▸ Supplied material
::::::::

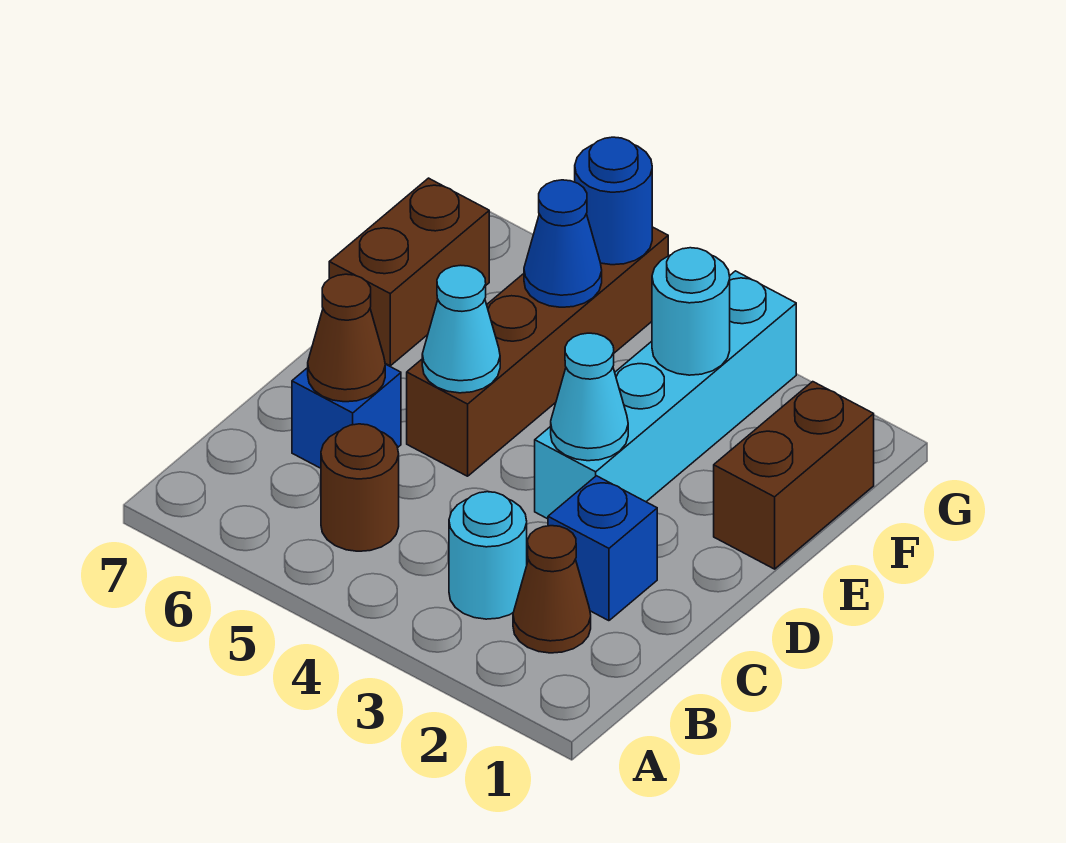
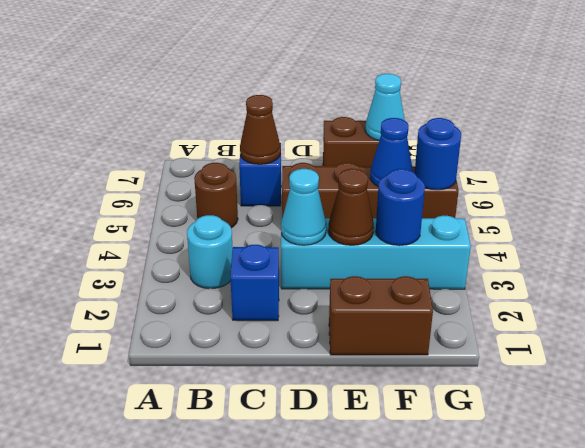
brown cone B2 level 1 -> brown cone E3 level 2
cyan cone D5 level 2 -> cyan cone F7 level 2
cyan round brick F3 level 2 -> blue round brick F3 level 2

::::::::

Which lines of the data contain the word "cone"? Copy each one.

▸ Finished exercise
brown cone B2 level 1 -> brown cone E3 level 2
cyan cone D5 level 2 -> cyan cone F7 level 2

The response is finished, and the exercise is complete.